Dataset records:
--*--
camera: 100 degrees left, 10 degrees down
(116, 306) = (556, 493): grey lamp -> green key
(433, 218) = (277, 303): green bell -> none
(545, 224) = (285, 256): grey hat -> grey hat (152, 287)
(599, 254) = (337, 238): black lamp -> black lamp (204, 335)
--*--
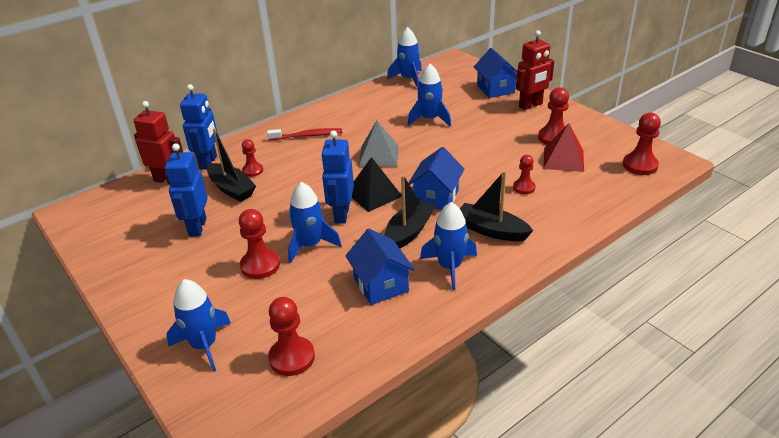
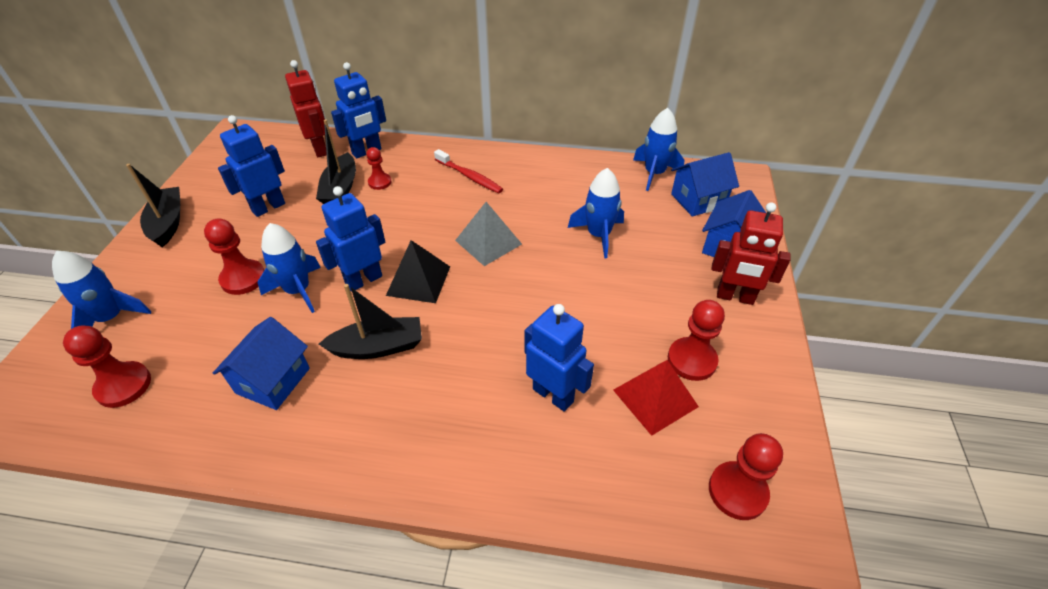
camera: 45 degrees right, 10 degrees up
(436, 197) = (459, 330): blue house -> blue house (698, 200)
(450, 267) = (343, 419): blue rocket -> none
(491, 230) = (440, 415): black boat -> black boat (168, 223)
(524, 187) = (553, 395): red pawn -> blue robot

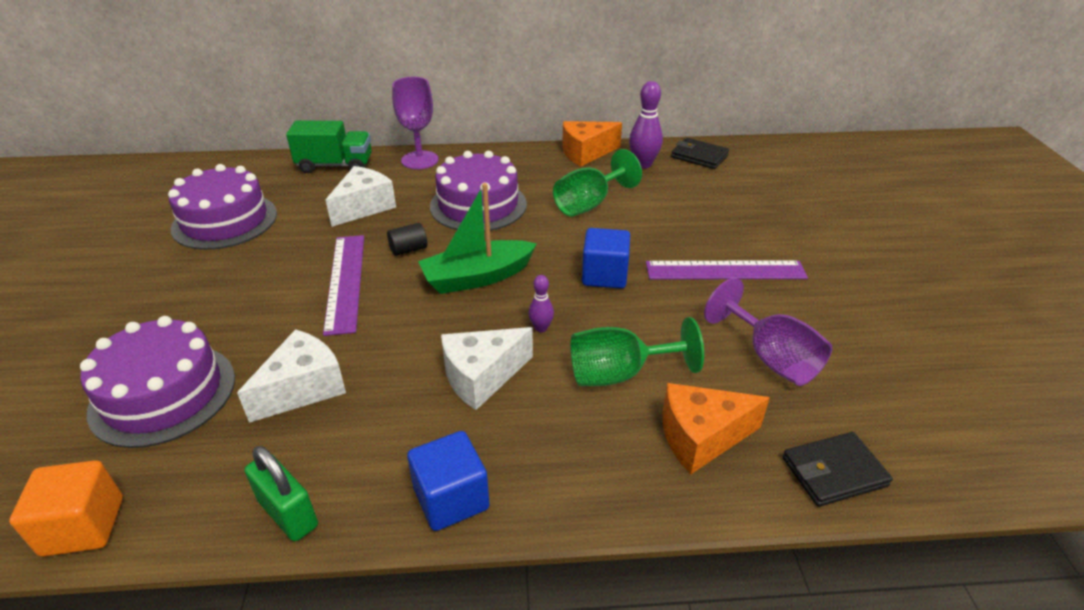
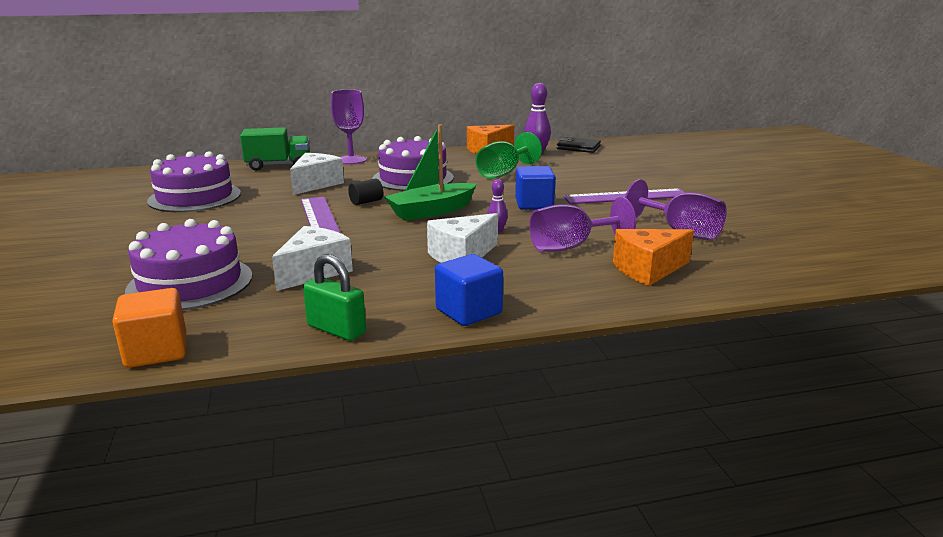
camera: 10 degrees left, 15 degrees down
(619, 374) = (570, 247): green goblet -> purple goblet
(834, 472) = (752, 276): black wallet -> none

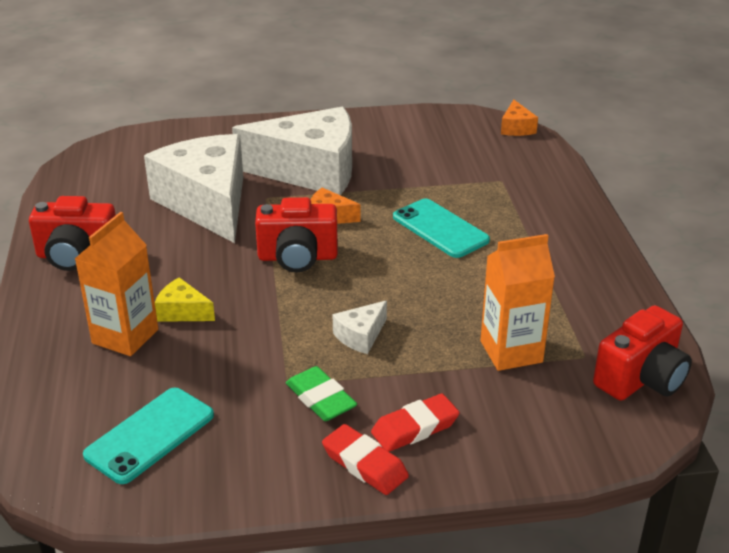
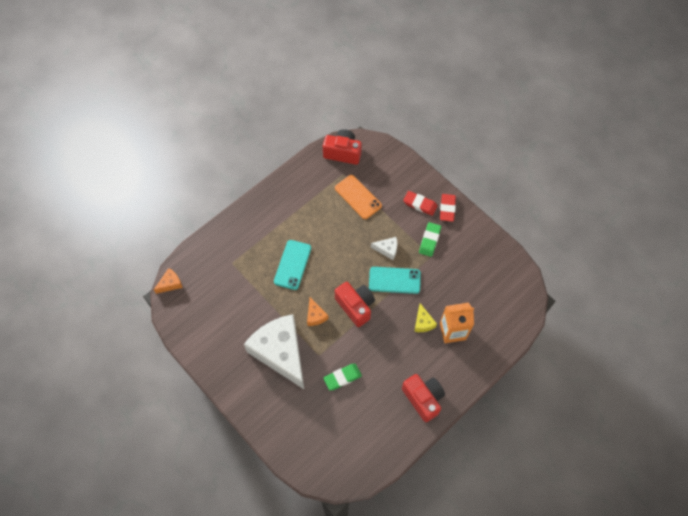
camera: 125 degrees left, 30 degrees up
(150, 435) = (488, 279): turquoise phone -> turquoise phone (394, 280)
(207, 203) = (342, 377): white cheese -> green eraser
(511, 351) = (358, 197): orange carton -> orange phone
--*--
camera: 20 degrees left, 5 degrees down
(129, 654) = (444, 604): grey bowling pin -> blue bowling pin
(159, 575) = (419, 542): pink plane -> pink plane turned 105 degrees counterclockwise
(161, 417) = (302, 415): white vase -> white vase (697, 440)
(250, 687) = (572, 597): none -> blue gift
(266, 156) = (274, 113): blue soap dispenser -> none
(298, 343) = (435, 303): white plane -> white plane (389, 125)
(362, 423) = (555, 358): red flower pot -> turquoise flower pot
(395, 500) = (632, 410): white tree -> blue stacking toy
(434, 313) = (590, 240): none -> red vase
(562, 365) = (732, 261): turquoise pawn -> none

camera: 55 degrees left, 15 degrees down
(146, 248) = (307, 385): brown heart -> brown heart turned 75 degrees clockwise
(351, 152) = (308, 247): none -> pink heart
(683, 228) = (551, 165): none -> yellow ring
--*--
◆ What is being asked
Copy every line from the data that includes the string "green".

◆ Exercise response
(116, 306) = (556, 493): grey lamp -> green key
(433, 218) = (277, 303): green bell -> none
(619, 374) = (570, 247): green goblet -> purple goblet
(207, 203) = (342, 377): white cheese -> green eraser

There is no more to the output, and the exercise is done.